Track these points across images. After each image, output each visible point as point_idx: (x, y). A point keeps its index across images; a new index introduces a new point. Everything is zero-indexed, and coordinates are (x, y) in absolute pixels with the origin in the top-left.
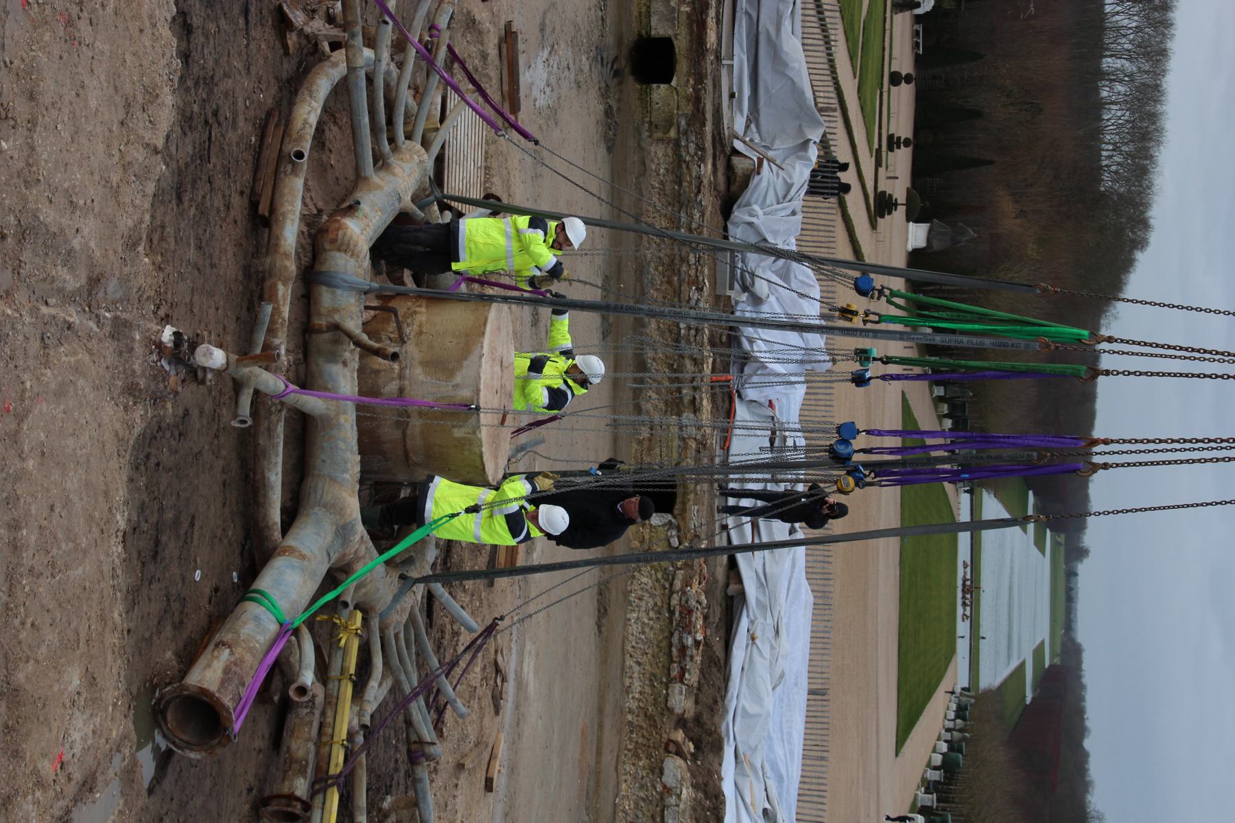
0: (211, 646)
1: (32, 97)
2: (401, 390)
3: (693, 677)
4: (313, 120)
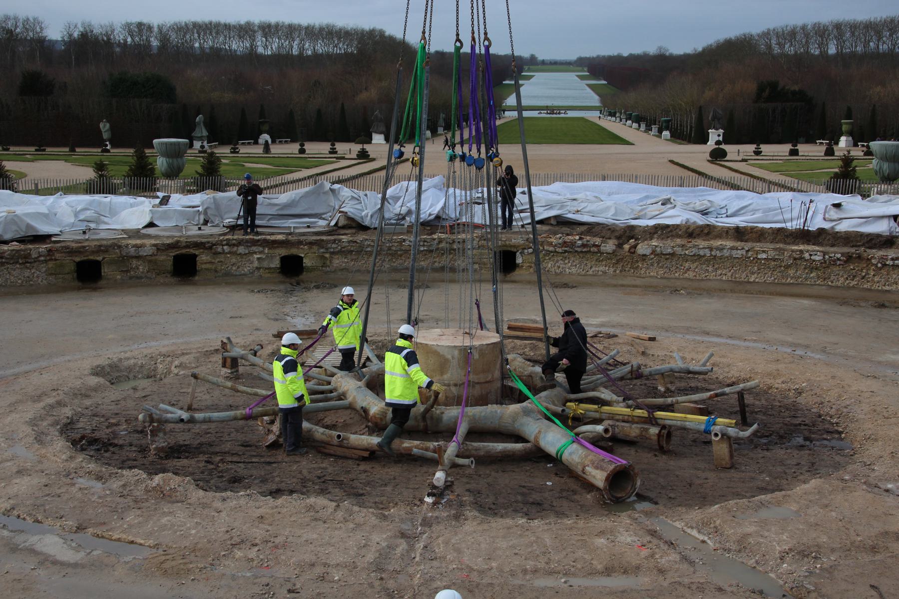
0: (585, 476)
1: (313, 565)
2: (456, 385)
3: (598, 241)
4: (321, 430)
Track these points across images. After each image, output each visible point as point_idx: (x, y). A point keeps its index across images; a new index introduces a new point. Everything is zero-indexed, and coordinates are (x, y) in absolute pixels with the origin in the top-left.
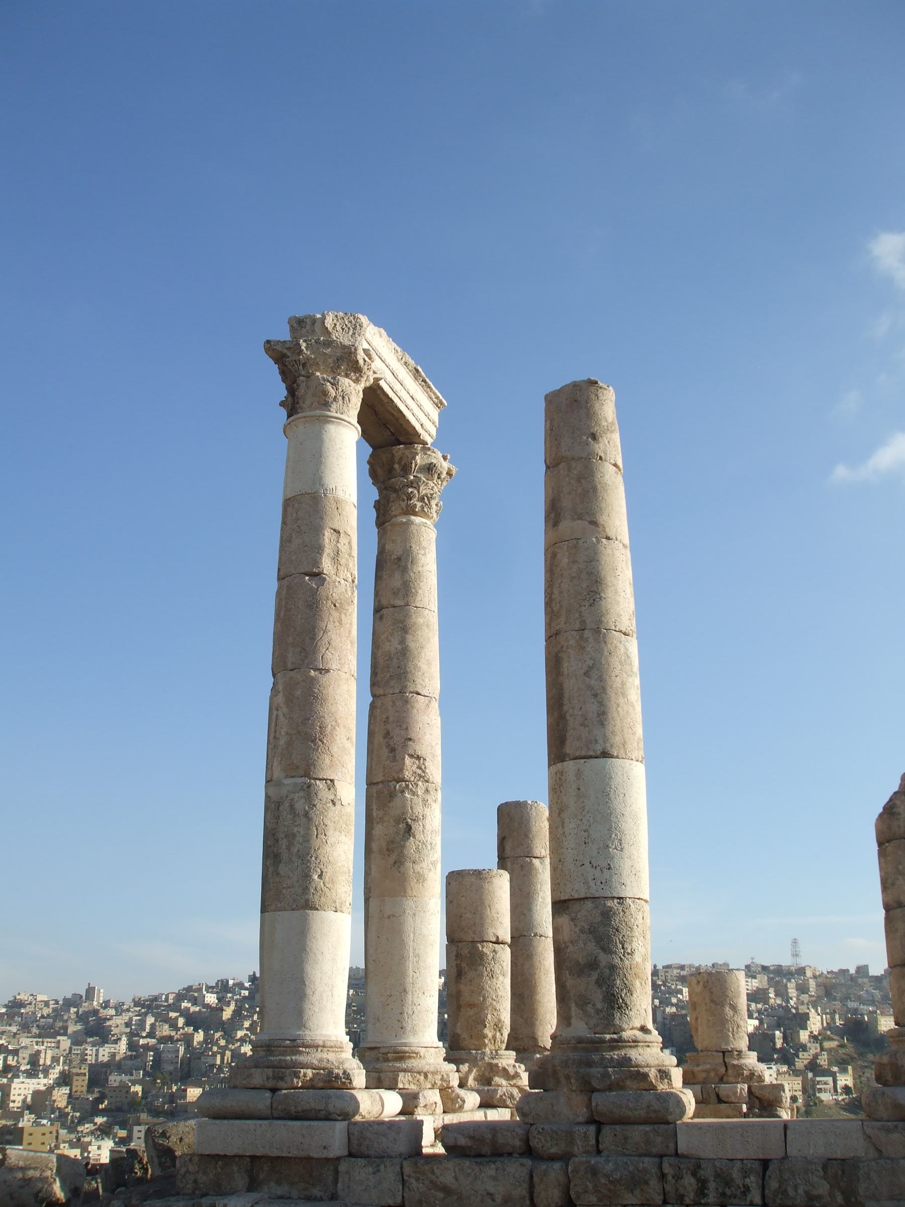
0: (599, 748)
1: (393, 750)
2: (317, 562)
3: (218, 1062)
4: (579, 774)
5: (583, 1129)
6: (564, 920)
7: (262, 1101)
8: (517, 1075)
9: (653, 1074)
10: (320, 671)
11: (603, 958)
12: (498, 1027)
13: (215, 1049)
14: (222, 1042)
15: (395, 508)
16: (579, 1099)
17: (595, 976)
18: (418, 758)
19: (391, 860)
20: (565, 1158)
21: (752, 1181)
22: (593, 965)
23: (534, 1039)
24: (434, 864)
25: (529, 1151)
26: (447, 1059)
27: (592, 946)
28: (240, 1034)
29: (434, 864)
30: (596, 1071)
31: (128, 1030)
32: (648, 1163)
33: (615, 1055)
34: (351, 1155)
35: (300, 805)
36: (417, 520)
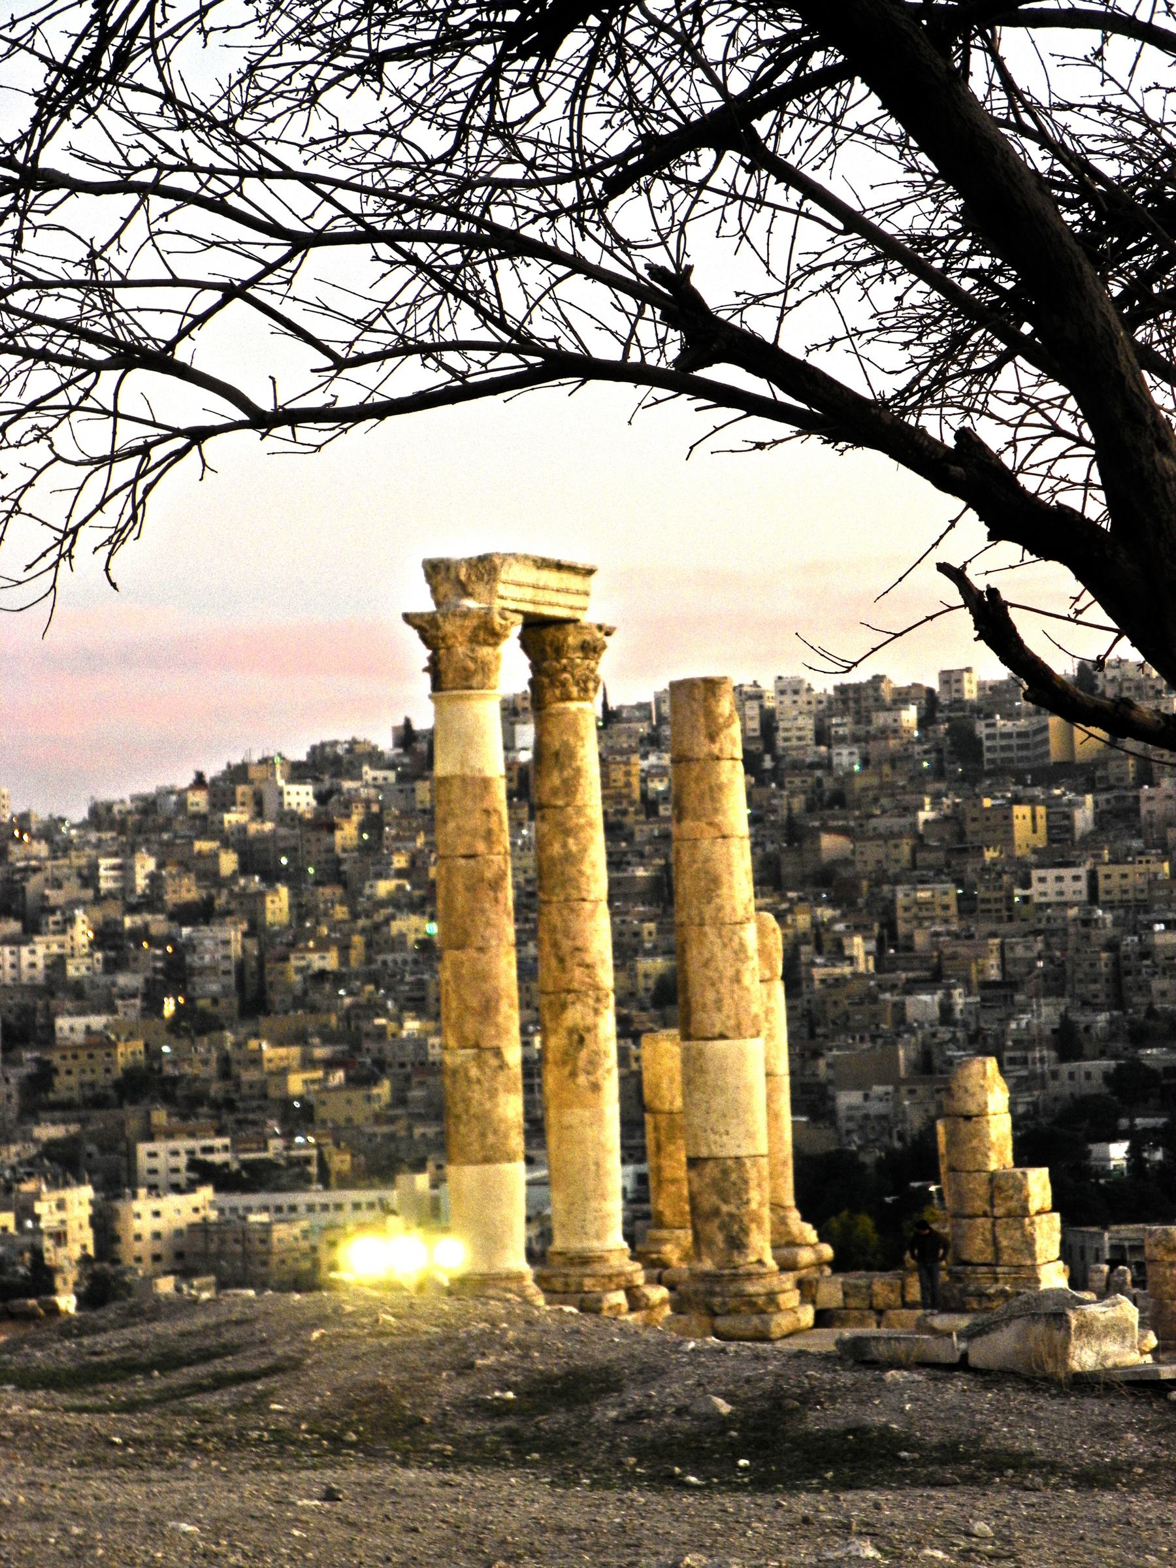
0: (717, 1030)
1: (561, 960)
4: (701, 1053)
10: (481, 950)
11: (725, 1208)
14: (341, 912)
17: (717, 1222)
18: (588, 966)
19: (567, 1071)
22: (716, 1212)
24: (608, 1071)
26: (632, 1258)
27: (715, 1199)
29: (608, 1071)
30: (717, 1300)
31: (89, 893)
33: (733, 1288)
36: (573, 706)
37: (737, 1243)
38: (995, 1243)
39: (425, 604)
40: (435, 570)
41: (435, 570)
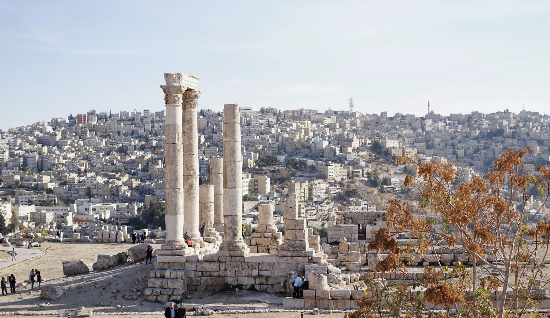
2: (175, 141)
3: (56, 162)
5: (228, 258)
6: (226, 219)
7: (169, 252)
8: (215, 234)
9: (241, 248)
11: (233, 227)
12: (211, 223)
13: (54, 156)
14: (58, 152)
15: (188, 106)
16: (228, 252)
20: (226, 262)
21: (257, 266)
23: (219, 221)
25: (219, 261)
28: (66, 148)
32: (240, 263)
34: (186, 262)
35: (173, 194)
36: (192, 110)
37: (235, 235)
38: (296, 235)
39: (165, 84)
40: (167, 75)
41: (167, 75)
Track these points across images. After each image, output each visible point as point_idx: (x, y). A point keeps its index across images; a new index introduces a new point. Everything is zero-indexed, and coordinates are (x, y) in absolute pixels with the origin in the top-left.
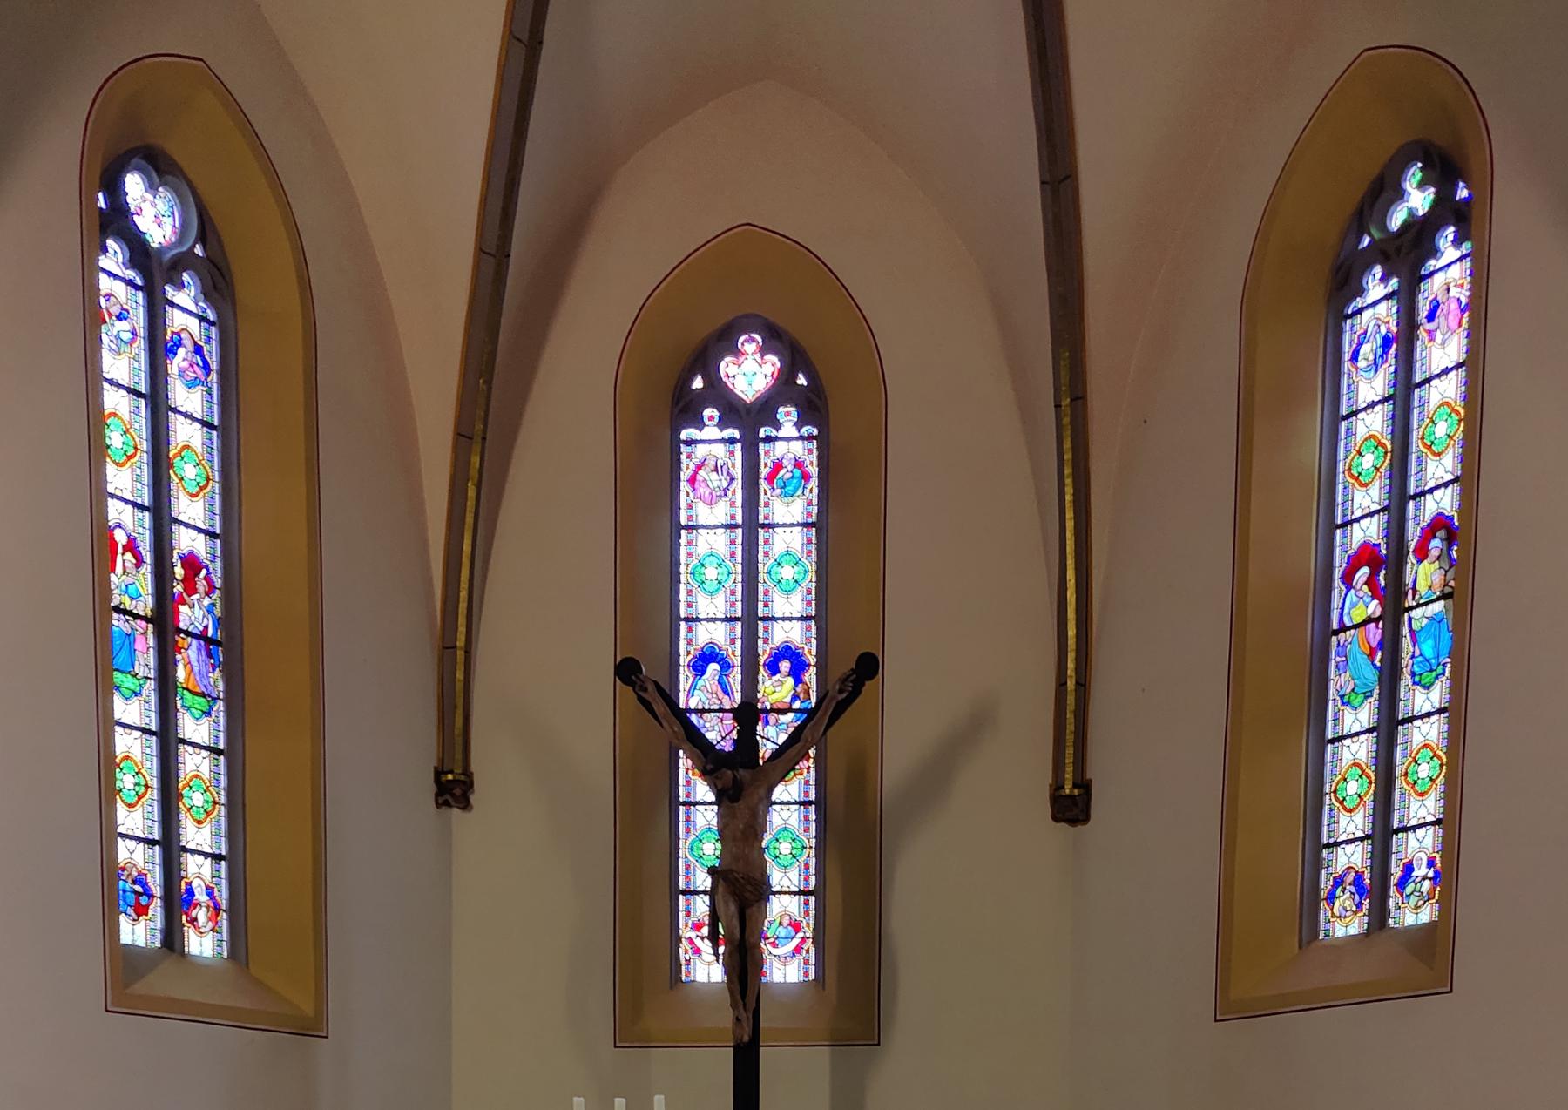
-*-
» What the task asks
Can you edit the entire listing above so that each "absolute pixels" becomes "image pixels", change nothing else, and return it with the pictures left out?

» Answer
Track these points across images. After each image, output each visible point as point_idx: (x, y). A point keeps its index across images; a new index introduces a new point. Everything is zero-indexed, and coordinates are (x, y) in image pixels with the origin in the top-left.
0: (211, 646)
1: (32, 97)
2: (401, 390)
3: (693, 677)
4: (313, 120)
0: (585, 476)
1: (313, 565)
2: (456, 385)
3: (598, 241)
4: (321, 430)
Track these points across images. After each image, output each visible point as point_idx: (x, y). A point keeps its index across images; a new index introduces a new point. Everything is zero-indexed, and coordinates are (x, y) in image pixels with the origin in the top-left.
0: (599, 748)
1: (393, 750)
2: (317, 562)
3: (218, 1062)
4: (579, 774)
5: (583, 1129)
6: (564, 920)
7: (262, 1101)
8: (517, 1075)
9: (653, 1074)
10: (320, 671)
11: (603, 958)
12: (498, 1027)
13: (215, 1049)
14: (222, 1042)
15: (395, 508)
16: (579, 1099)
17: (595, 976)
18: (418, 758)
19: (391, 860)
20: (565, 1158)
21: (752, 1181)
22: (593, 965)
23: (534, 1039)
24: (434, 864)
25: (529, 1151)
26: (447, 1059)
27: (592, 946)
28: (240, 1034)
29: (434, 864)
30: (596, 1071)
31: (128, 1030)
32: (648, 1163)
33: (615, 1055)
34: (351, 1155)
35: (300, 805)
36: (417, 520)
0: (717, 1030)
1: (561, 960)
4: (701, 1053)
10: (481, 950)
11: (725, 1208)
14: (341, 912)
17: (717, 1222)
18: (588, 966)
19: (567, 1071)
22: (716, 1212)
24: (608, 1071)
26: (632, 1258)
27: (715, 1199)
29: (608, 1071)
30: (717, 1300)
31: (89, 893)
33: (733, 1288)
36: (573, 706)
37: (737, 1243)
38: (995, 1243)
39: (425, 604)
40: (435, 570)
41: (435, 570)
2: (175, 141)
3: (56, 162)
5: (228, 258)
6: (226, 219)
7: (169, 252)
8: (215, 234)
9: (241, 248)
11: (233, 227)
12: (211, 223)
13: (54, 156)
14: (58, 152)
15: (188, 106)
16: (228, 252)
20: (226, 262)
21: (257, 266)
23: (219, 221)
25: (219, 261)
28: (66, 148)
32: (240, 263)
34: (186, 262)
35: (173, 194)
36: (192, 110)
37: (235, 235)
38: (296, 235)
39: (165, 84)
40: (167, 75)
41: (167, 75)
Track these points across images. After each image, output each visible point as point_idx: (x, y). A point keeps its index across images; a new index introduces a new point. Everything is zero-indexed, and coordinates are (x, y) in image pixels with the origin in the top-left.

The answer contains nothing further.